#### [Records for the task]
_ _ _ _ _
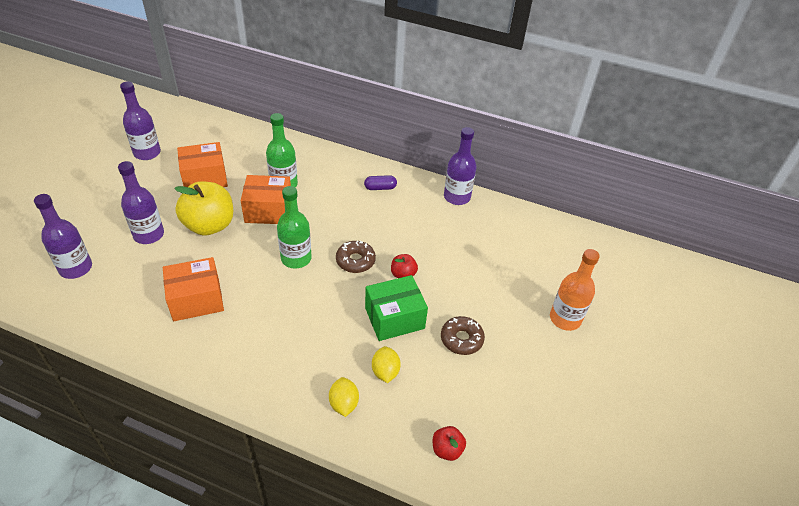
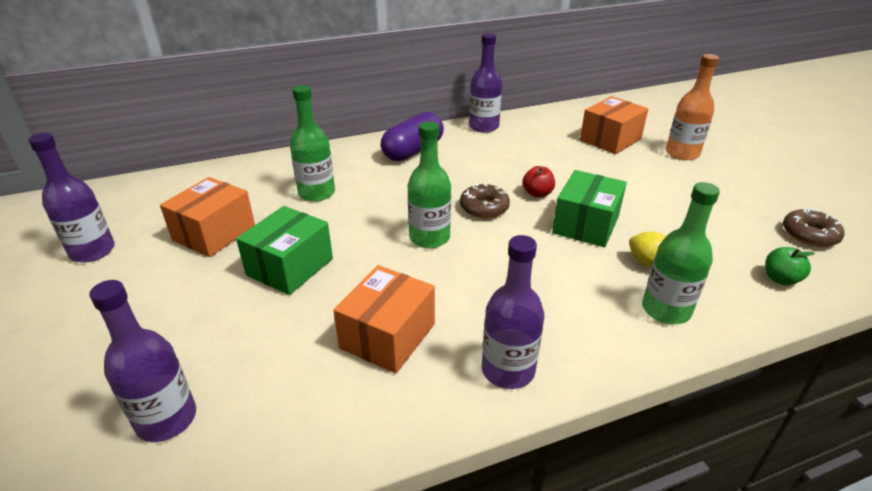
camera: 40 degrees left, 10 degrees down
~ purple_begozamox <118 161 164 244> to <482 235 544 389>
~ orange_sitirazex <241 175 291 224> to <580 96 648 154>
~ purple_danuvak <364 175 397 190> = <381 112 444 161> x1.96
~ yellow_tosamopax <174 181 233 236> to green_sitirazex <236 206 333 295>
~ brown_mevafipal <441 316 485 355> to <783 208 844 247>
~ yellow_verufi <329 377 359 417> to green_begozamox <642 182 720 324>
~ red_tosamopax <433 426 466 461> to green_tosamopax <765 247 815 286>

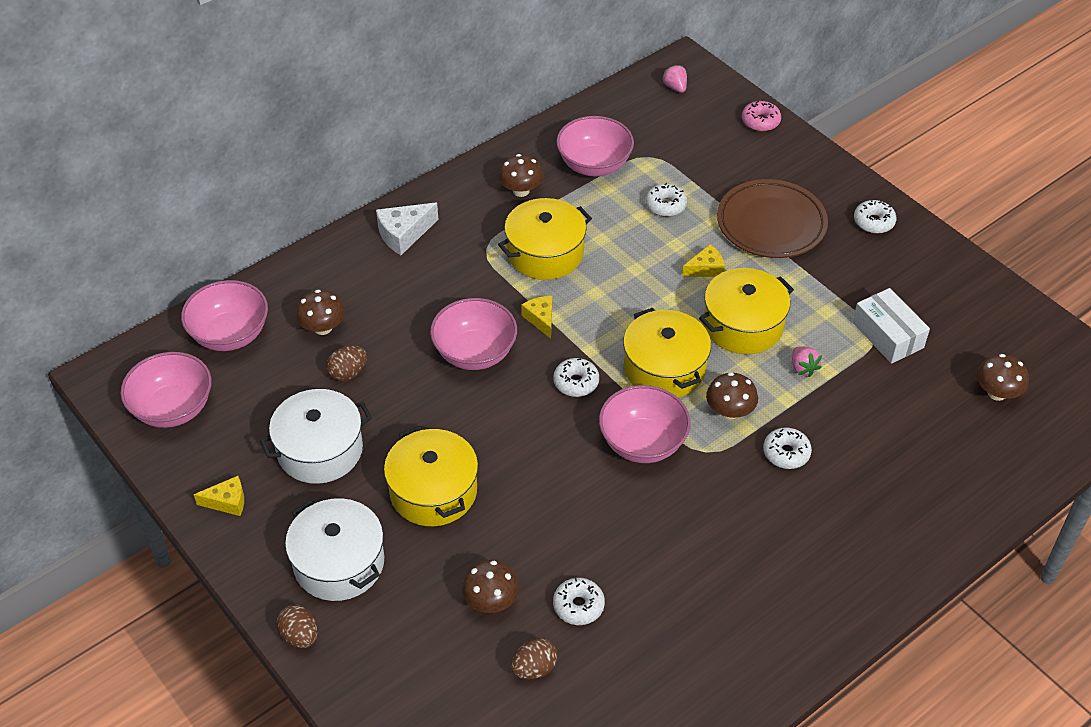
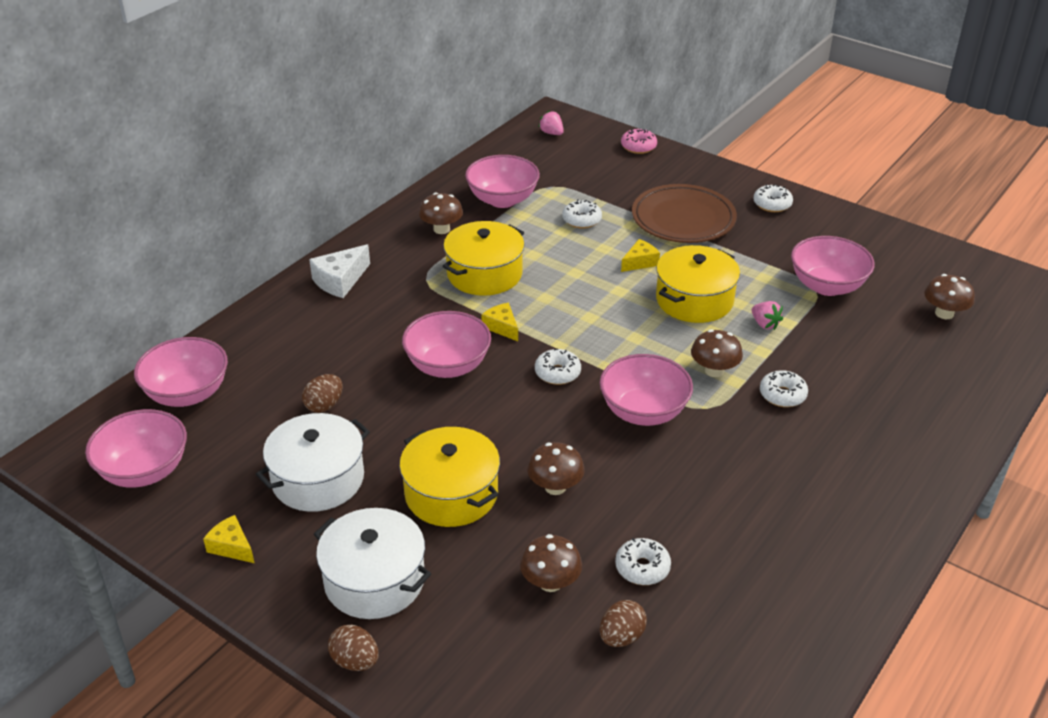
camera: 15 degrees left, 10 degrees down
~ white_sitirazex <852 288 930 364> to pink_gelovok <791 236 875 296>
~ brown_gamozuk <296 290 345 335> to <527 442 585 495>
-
_ _ _ _ _
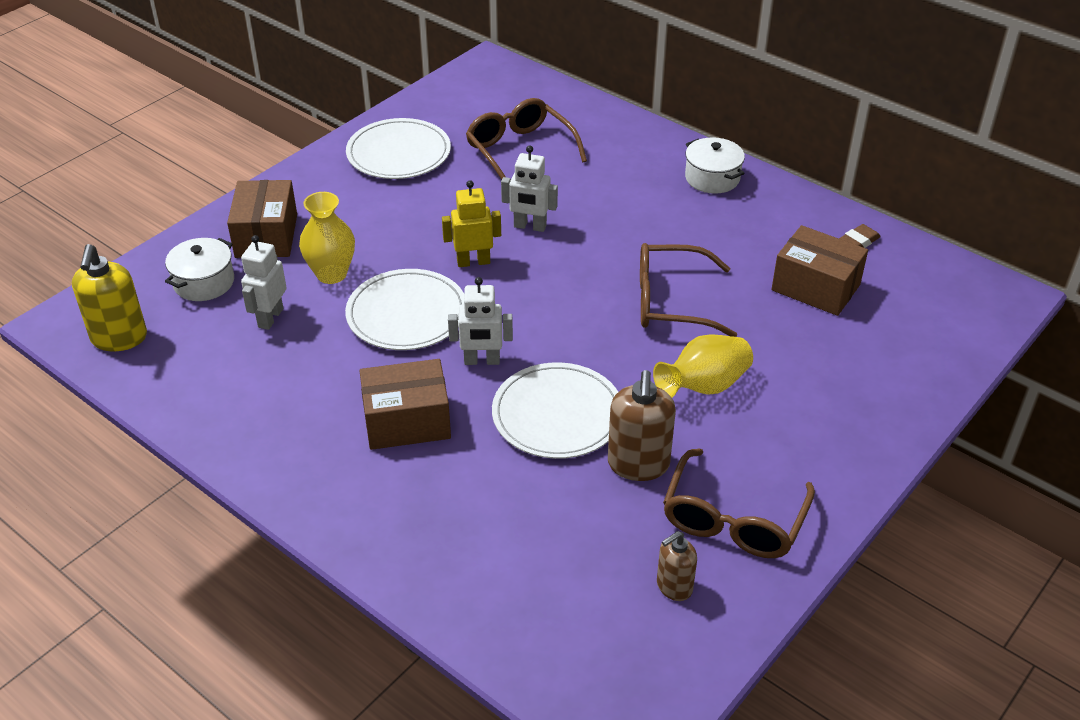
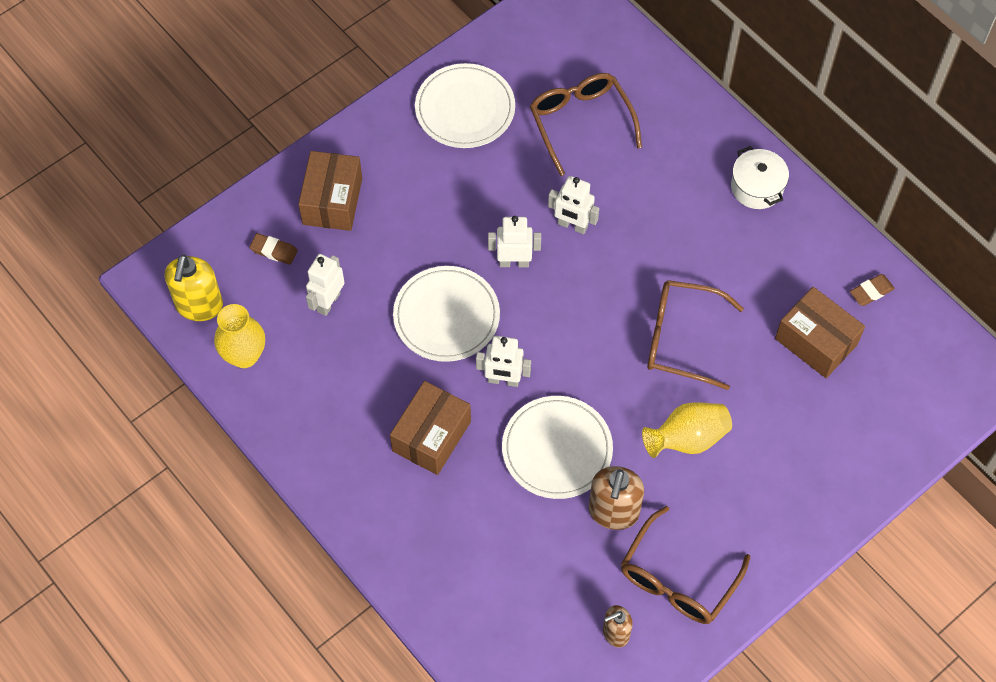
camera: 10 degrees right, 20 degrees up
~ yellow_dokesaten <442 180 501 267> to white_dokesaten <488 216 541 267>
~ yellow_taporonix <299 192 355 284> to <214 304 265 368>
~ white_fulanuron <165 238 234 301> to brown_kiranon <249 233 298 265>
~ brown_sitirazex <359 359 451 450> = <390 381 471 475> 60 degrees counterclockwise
_ _ _ _ _
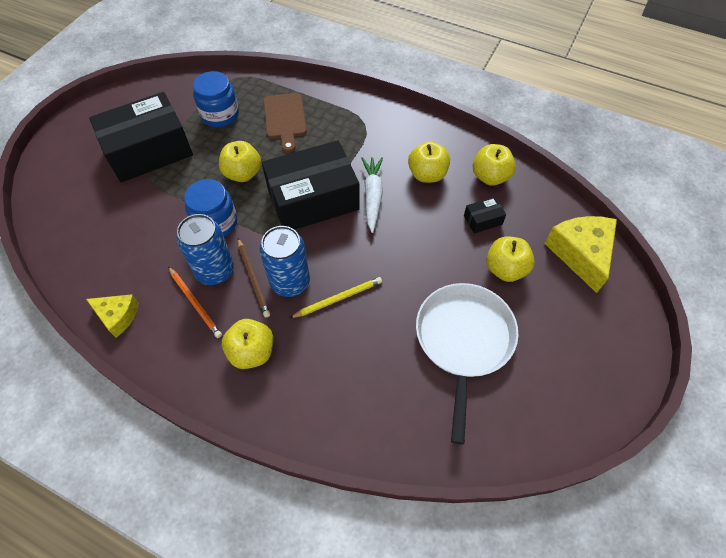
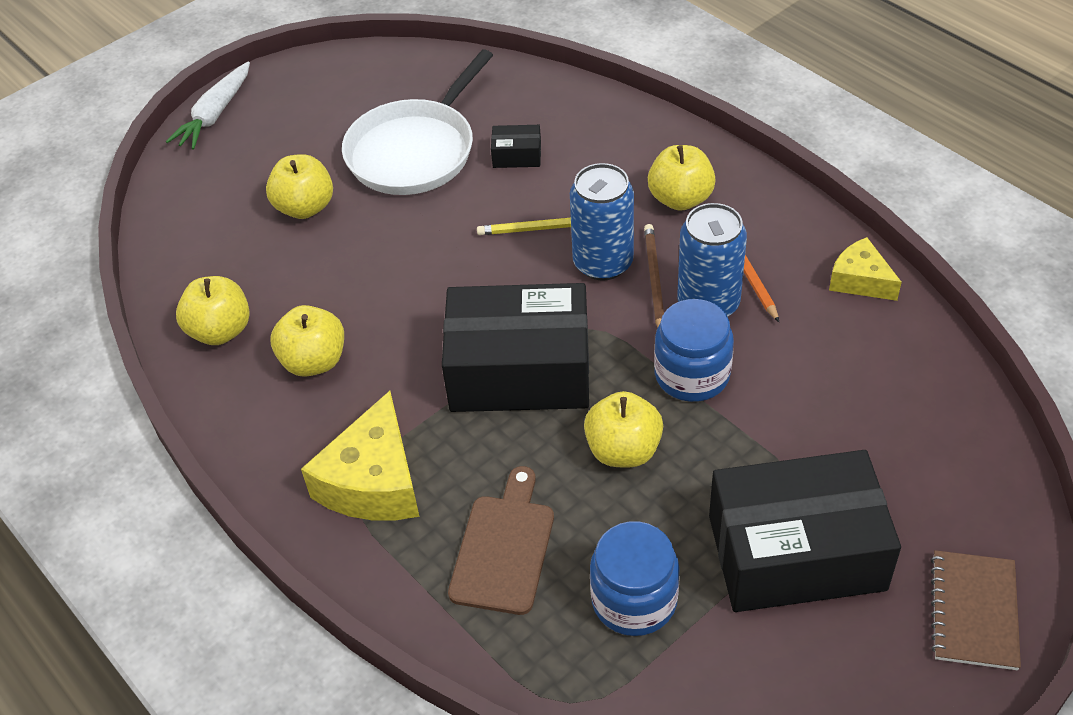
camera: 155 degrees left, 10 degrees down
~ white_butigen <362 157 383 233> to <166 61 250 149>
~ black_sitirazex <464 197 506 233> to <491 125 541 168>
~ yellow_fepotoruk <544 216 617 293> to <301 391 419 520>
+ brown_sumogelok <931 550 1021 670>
_ _ _ _ _
Would you please repeat exactly the lines above, starting at the line with "235 544 389>" and stopping at the line with "208 844 247>", both included?

#### [Exercise output]
~ purple_begozamox <118 161 164 244> to <482 235 544 389>
~ orange_sitirazex <241 175 291 224> to <580 96 648 154>
~ purple_danuvak <364 175 397 190> = <381 112 444 161> x1.96
~ yellow_tosamopax <174 181 233 236> to green_sitirazex <236 206 333 295>
~ brown_mevafipal <441 316 485 355> to <783 208 844 247>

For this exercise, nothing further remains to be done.